**Exercise details**
Below are the entries. Transcribe exactly the lines from the one with "U104: ATtiny44 -> ATtiny84" through the one with "U103: MCP73831 -> LTC4054", ends included, and leave out all others.

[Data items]
--- START ---
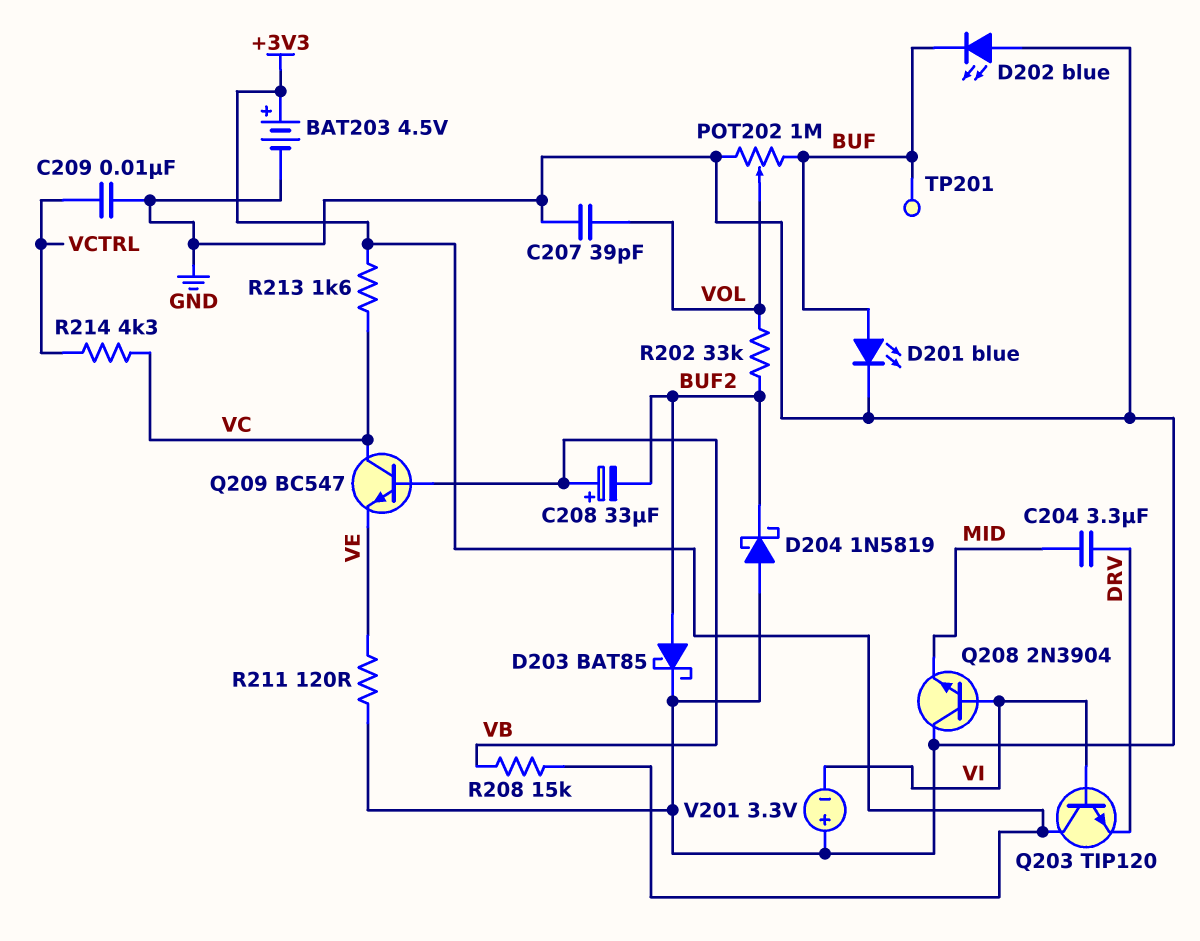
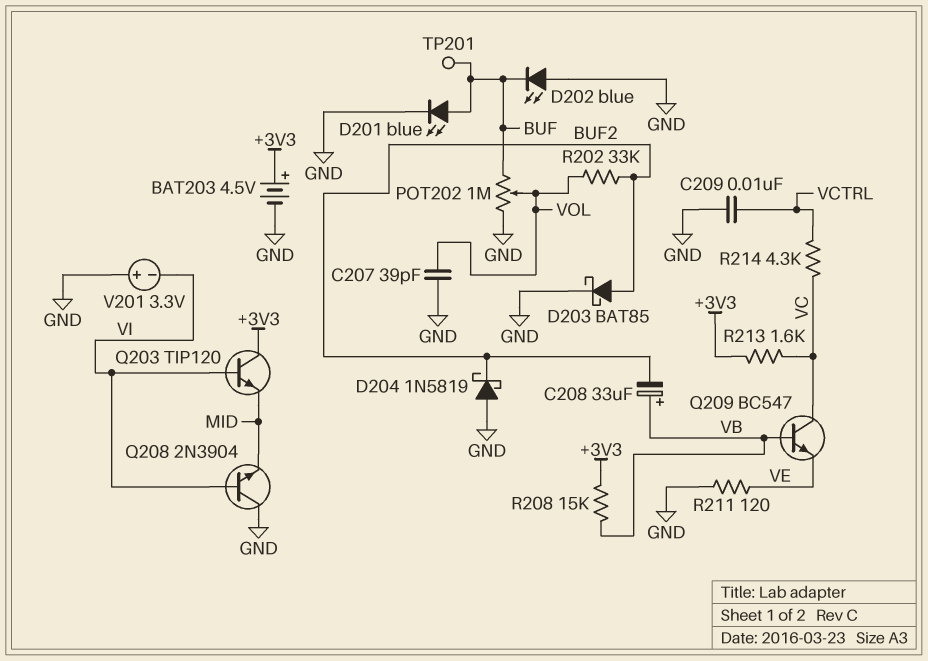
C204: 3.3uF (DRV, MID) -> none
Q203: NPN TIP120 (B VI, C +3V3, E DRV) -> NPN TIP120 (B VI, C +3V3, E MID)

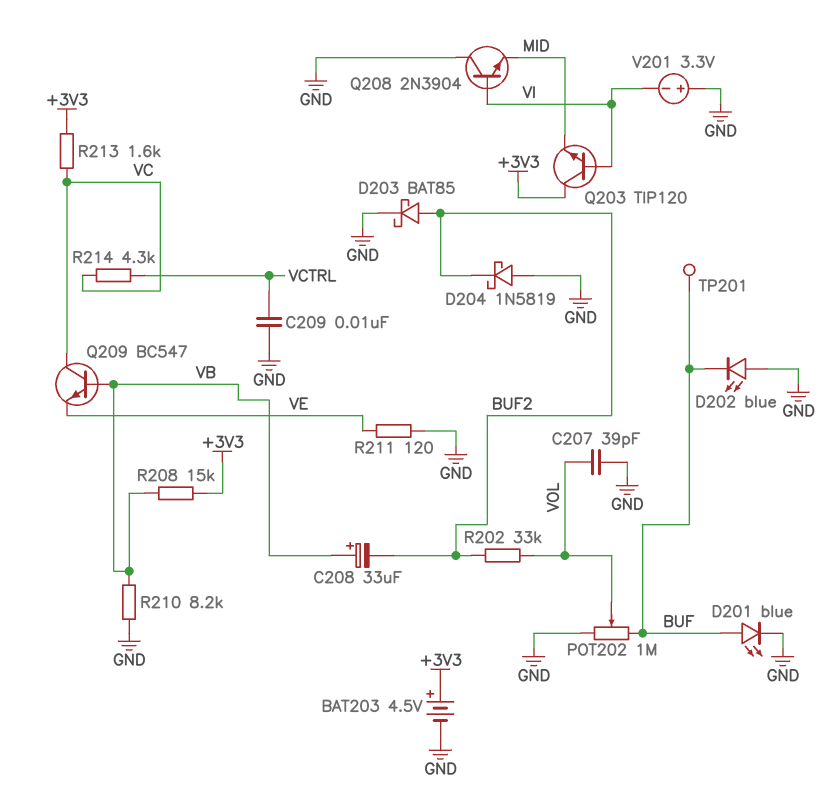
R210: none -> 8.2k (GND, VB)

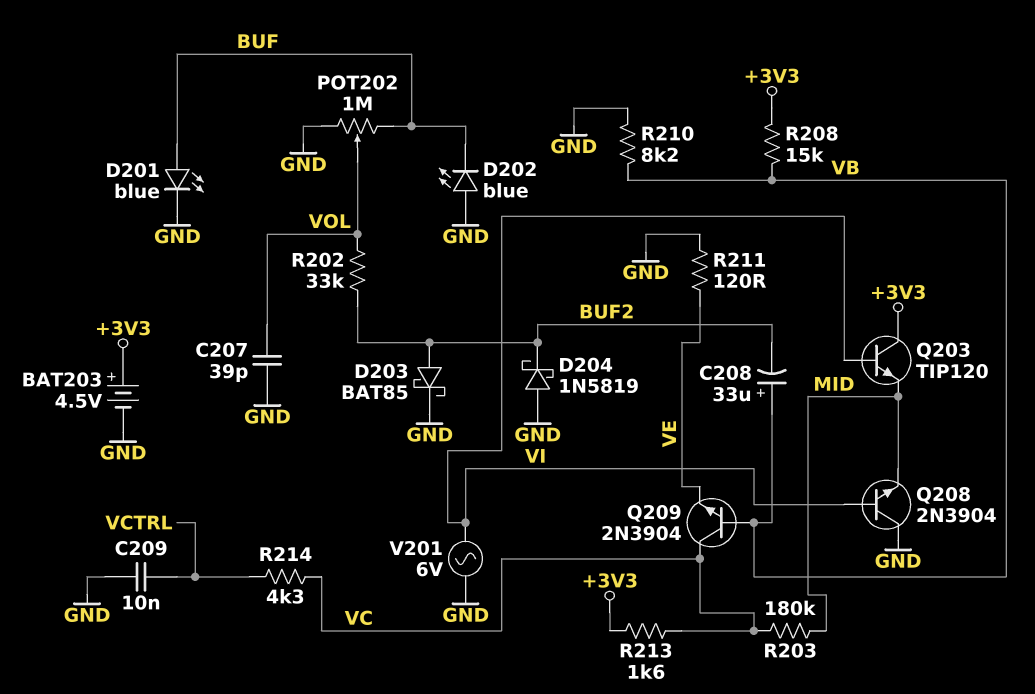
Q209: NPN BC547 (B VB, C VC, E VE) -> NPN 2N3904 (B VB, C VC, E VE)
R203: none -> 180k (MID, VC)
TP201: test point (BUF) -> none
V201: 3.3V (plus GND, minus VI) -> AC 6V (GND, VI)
--- END ---
--- START ---
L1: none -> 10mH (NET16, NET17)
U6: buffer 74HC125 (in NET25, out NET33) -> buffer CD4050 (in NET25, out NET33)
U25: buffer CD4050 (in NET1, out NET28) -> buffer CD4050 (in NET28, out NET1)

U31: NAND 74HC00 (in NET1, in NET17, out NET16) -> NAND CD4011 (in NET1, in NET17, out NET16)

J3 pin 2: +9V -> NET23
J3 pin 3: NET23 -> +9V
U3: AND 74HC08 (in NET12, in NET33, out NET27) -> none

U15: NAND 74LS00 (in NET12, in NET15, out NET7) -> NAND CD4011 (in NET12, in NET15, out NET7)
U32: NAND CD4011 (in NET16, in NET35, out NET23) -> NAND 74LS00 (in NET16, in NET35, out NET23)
--- END ---
--- START ---
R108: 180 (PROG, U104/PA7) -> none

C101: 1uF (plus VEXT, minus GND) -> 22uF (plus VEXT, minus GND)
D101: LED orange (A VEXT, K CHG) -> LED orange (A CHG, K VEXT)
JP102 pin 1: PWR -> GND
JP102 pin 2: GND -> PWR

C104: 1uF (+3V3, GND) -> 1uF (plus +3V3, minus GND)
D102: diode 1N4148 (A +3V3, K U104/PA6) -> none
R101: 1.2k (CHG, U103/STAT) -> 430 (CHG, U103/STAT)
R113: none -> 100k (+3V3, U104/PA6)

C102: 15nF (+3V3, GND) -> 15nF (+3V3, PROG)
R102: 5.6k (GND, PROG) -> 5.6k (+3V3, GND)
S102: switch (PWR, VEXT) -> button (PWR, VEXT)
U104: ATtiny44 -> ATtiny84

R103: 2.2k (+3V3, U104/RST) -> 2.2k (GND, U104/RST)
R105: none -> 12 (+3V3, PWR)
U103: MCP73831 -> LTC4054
--- END ---
**Your response**
U104: ATtiny44 -> ATtiny84

R103: 2.2k (+3V3, U104/RST) -> 2.2k (GND, U104/RST)
R105: none -> 12 (+3V3, PWR)
U103: MCP73831 -> LTC4054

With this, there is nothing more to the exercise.